*** Opening Supplied records ***

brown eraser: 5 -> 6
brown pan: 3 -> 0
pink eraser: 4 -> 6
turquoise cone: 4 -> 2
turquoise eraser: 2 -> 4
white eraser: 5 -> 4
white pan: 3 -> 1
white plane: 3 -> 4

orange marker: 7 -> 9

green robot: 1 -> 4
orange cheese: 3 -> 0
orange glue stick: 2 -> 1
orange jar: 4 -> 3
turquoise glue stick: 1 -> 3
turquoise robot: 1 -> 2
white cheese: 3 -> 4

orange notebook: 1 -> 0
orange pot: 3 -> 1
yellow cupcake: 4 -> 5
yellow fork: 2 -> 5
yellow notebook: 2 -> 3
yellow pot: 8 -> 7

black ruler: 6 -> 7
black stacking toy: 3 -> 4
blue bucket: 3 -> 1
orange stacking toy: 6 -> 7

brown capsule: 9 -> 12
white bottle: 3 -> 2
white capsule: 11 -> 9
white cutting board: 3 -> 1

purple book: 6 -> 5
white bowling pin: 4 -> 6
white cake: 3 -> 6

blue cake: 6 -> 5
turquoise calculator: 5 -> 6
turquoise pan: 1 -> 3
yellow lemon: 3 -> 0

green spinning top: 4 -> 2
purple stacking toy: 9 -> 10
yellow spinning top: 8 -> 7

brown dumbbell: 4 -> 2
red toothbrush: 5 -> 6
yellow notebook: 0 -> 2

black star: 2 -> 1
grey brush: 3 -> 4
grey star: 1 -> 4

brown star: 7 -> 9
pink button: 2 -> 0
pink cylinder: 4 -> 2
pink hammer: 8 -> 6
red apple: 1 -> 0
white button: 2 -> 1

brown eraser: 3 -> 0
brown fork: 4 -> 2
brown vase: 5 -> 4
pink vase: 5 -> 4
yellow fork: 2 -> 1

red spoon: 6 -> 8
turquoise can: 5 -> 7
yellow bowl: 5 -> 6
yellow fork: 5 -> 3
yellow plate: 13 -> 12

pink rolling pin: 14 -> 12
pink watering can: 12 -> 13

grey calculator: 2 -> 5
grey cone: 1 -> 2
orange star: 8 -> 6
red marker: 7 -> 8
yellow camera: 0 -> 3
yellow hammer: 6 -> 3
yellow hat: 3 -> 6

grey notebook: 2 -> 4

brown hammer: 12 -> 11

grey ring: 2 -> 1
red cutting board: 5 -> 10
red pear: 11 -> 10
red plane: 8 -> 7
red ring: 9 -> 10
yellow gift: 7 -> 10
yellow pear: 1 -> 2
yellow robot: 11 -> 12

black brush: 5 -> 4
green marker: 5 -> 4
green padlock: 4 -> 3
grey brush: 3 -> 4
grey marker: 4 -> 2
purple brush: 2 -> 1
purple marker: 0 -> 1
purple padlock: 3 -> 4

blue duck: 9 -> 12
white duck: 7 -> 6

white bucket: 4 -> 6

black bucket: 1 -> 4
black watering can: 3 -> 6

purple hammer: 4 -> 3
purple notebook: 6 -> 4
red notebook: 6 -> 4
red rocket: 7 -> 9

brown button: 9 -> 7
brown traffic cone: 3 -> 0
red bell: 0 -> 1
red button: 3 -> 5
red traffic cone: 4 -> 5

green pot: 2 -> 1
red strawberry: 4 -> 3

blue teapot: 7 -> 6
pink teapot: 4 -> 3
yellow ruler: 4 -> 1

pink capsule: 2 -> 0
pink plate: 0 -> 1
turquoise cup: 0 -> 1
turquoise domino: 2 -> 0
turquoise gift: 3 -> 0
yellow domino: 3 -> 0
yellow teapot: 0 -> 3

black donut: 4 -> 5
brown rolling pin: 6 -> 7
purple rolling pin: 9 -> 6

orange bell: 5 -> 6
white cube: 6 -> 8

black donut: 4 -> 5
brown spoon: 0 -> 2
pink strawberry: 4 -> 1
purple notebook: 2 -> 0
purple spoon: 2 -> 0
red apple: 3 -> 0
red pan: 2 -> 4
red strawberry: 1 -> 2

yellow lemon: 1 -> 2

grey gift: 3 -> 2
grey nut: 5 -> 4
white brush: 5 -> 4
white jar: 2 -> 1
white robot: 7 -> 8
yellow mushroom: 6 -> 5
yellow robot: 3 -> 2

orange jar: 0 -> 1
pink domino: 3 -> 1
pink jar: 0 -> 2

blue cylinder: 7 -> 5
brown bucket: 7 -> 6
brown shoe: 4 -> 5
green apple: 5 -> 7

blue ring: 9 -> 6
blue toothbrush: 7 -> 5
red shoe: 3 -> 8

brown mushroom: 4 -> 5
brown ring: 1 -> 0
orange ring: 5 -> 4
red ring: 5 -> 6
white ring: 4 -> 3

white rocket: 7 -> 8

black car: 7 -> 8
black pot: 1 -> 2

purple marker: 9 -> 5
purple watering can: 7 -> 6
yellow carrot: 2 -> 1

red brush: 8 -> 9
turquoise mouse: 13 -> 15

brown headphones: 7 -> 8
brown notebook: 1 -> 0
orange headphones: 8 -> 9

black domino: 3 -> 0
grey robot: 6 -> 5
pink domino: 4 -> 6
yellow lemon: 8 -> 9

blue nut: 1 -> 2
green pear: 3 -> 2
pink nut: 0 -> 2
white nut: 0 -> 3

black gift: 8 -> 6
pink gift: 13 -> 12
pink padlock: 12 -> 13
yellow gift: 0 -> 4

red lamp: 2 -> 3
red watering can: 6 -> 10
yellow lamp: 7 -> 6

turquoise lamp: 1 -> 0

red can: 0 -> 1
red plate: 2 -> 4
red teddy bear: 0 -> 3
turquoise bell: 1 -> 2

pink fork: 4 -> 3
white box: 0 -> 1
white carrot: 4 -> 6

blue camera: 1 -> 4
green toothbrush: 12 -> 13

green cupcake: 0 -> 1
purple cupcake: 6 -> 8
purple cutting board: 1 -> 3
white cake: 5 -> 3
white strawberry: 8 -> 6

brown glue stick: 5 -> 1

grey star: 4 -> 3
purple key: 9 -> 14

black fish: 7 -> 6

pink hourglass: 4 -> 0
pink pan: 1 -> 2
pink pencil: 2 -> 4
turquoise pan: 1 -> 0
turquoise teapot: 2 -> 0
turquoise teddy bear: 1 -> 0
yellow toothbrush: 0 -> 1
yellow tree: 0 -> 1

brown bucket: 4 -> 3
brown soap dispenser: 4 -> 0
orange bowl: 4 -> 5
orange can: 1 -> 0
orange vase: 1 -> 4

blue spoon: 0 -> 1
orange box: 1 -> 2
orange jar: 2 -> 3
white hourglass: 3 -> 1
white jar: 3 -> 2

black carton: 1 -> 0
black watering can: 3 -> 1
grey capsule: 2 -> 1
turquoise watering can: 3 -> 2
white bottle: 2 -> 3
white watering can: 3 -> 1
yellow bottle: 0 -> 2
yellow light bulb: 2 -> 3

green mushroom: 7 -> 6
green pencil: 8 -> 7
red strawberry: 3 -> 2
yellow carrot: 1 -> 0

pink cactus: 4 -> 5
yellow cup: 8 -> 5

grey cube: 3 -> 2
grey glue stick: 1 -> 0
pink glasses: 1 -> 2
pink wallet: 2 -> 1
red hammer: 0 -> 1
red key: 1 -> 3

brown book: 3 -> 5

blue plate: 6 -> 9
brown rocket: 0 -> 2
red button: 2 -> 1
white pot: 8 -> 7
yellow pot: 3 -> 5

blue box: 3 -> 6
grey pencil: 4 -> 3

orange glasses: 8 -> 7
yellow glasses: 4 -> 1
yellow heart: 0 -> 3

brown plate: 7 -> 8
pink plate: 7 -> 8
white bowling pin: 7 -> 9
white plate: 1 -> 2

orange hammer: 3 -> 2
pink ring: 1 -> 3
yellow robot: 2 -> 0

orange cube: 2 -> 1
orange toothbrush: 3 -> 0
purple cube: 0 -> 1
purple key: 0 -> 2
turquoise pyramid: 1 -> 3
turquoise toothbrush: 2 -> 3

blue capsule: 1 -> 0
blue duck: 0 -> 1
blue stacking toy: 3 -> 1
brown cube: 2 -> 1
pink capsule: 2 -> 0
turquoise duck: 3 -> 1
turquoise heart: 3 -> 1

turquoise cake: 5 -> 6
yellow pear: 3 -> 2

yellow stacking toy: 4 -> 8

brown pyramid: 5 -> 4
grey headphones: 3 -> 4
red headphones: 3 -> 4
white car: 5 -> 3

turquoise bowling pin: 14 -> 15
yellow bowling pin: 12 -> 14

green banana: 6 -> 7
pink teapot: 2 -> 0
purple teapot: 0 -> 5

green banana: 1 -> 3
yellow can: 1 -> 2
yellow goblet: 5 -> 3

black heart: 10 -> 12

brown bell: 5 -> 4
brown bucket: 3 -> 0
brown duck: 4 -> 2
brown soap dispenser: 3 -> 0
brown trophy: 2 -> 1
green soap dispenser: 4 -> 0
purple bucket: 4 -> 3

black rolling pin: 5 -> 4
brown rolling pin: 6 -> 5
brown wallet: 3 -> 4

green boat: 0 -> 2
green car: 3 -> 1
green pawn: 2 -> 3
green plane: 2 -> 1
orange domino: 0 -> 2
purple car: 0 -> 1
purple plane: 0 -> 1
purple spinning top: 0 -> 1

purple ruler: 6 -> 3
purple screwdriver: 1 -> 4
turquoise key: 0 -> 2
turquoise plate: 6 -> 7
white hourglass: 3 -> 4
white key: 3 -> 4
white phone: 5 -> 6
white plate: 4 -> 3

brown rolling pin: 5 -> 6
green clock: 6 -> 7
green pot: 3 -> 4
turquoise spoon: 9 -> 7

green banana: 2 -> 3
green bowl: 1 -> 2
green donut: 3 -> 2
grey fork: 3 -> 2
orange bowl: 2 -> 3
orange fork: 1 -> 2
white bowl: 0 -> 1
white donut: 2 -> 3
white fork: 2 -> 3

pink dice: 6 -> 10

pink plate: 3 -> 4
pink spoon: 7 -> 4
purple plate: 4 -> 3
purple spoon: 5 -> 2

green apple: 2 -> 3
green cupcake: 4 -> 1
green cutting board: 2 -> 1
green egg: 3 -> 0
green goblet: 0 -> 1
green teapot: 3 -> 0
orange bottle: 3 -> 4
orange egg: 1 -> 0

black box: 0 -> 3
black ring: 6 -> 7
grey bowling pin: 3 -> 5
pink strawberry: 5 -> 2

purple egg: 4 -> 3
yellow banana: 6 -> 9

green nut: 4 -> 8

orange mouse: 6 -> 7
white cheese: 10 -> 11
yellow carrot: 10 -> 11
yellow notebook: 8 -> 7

*** Closing Supplied records ***

• What you have to do
The answer should be only the number of lines in the data that include "banana".

• Exercise solution
4